• [The problem]
Keep the wording of each record exactly the same when you repeat it, and leave out pictures.

(Colored object listings)
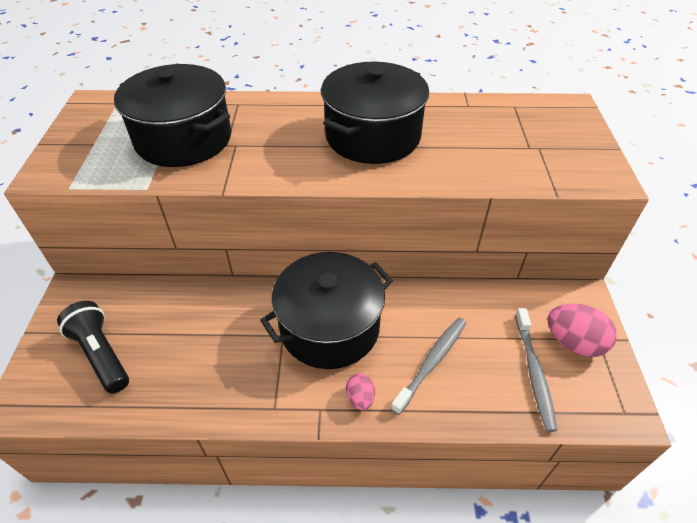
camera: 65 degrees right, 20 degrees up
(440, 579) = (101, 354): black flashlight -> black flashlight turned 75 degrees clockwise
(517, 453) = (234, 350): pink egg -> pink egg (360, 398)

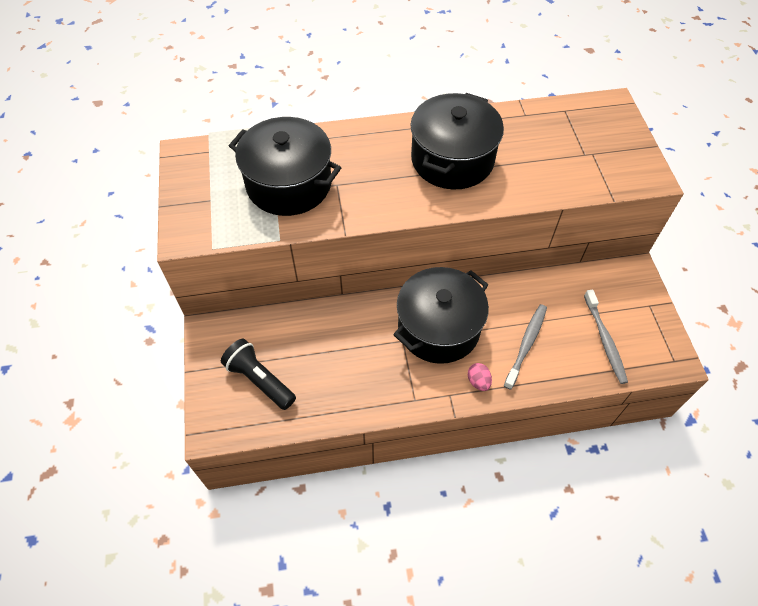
camera: 10 degrees left, 10 degrees up
(573, 343) = (631, 311): pink egg -> none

• [Solution to this problem]
camera: 65 degrees right, 20 degrees up
(440, 579) = (101, 354): black flashlight -> black flashlight turned 75 degrees clockwise
(517, 453) = (234, 350): pink egg -> pink egg (360, 398)

camera: 10 degrees left, 10 degrees up
(573, 343) = (631, 311): pink egg -> none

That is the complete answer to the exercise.